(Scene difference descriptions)
• • • • • • •

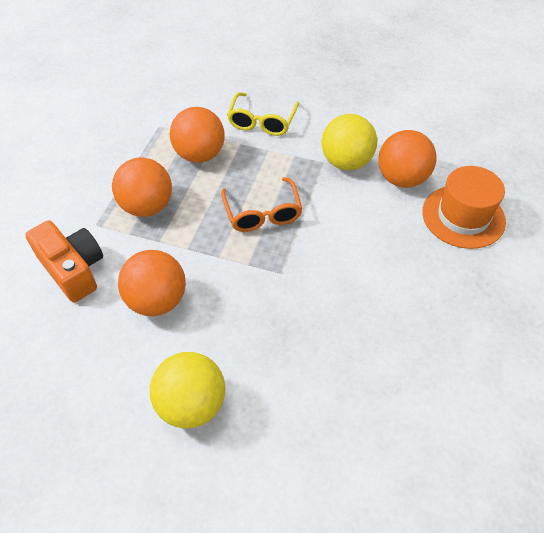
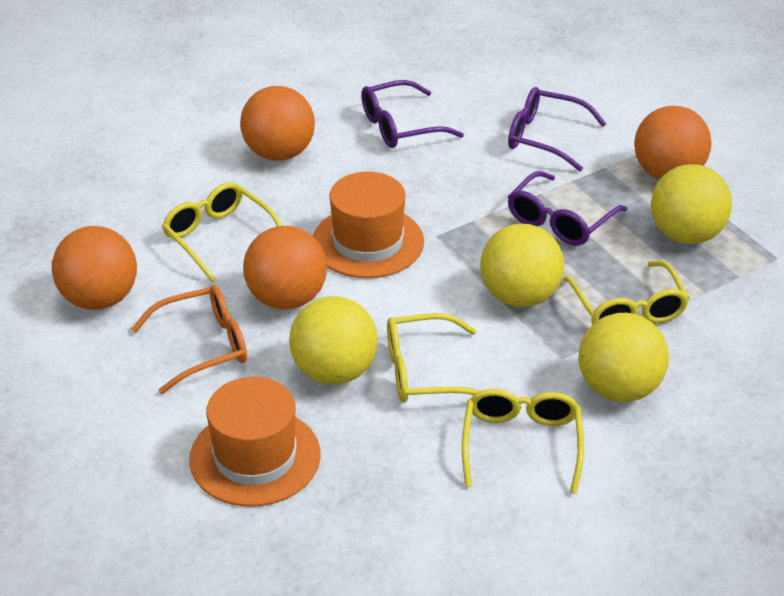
orange camera: 1 -> 0
orange hat: 1 -> 2
purple glasses: 0 -> 3
yellow ball: 2 -> 4
yellow glasses: 1 -> 4

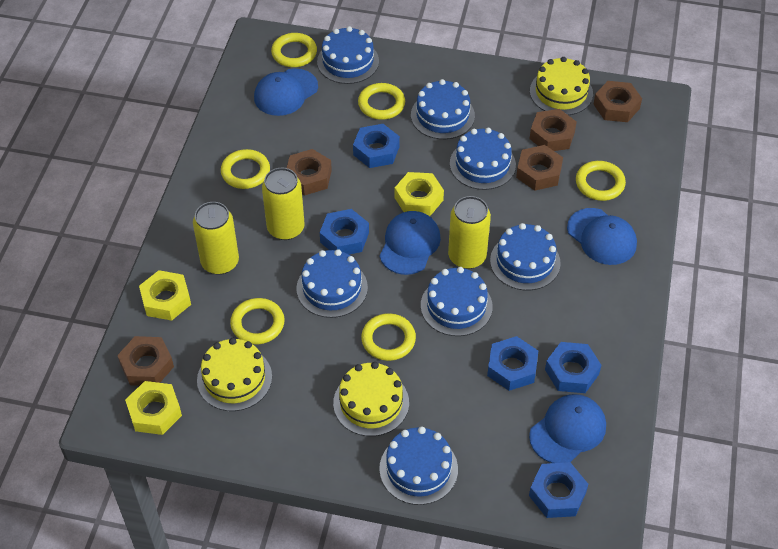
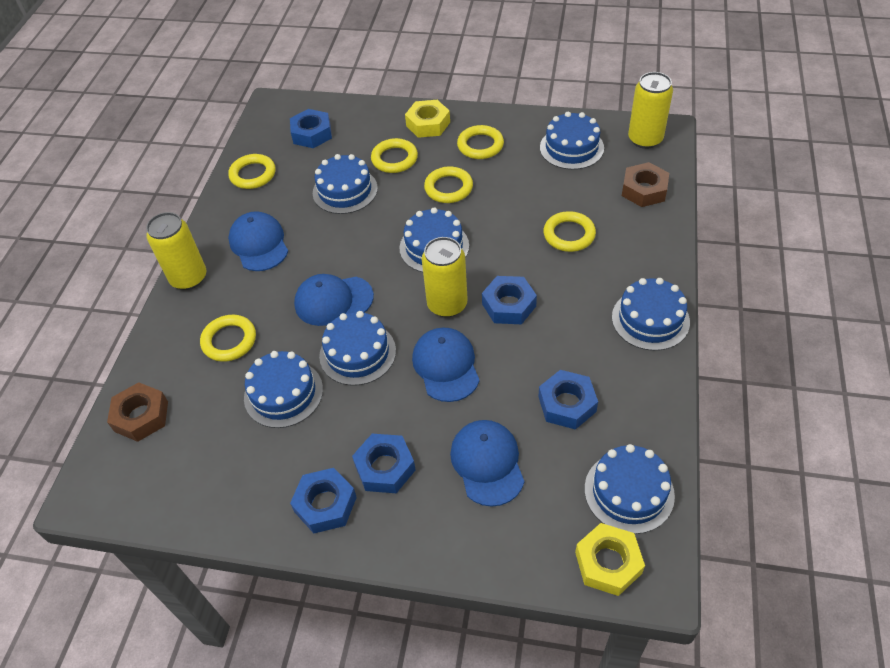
brown nut: 5 -> 2
yellow cake: 3 -> 0
yellow nut: 3 -> 2

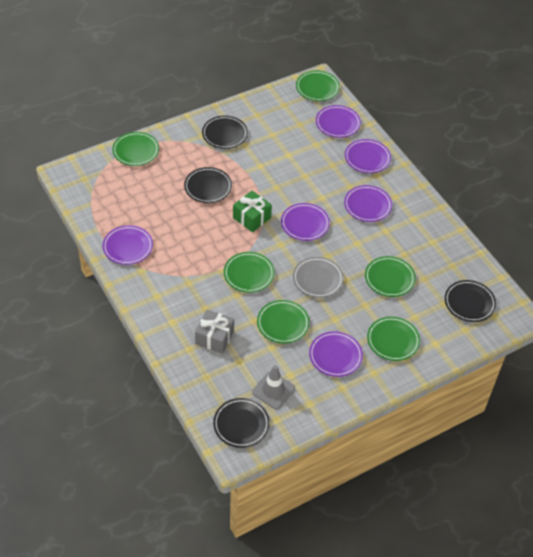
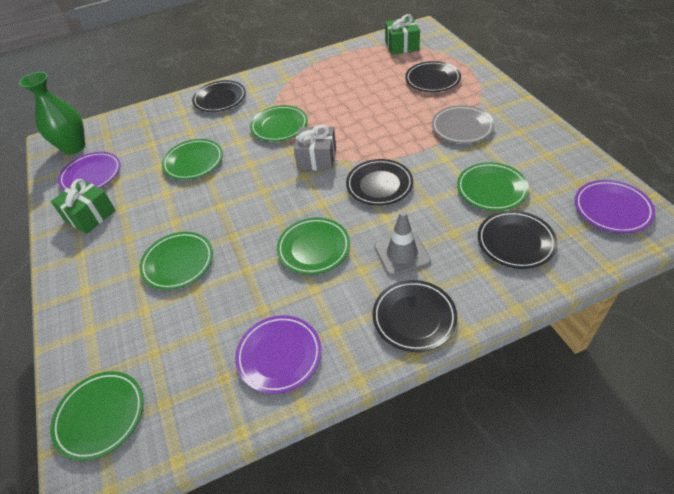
black plate: 4 -> 5
green gift: 1 -> 2
green vase: 0 -> 1
purple plate: 6 -> 3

• • • • • • •

TASK PROMPT = Nothing may be altered when you restate the records, but every picture must be dropped.

SOLUTION TO THIS PROBLEM =
orange camera: 1 -> 0
orange hat: 1 -> 2
purple glasses: 0 -> 3
yellow ball: 2 -> 4
yellow glasses: 1 -> 4

brown nut: 5 -> 2
yellow cake: 3 -> 0
yellow nut: 3 -> 2

black plate: 4 -> 5
green gift: 1 -> 2
green vase: 0 -> 1
purple plate: 6 -> 3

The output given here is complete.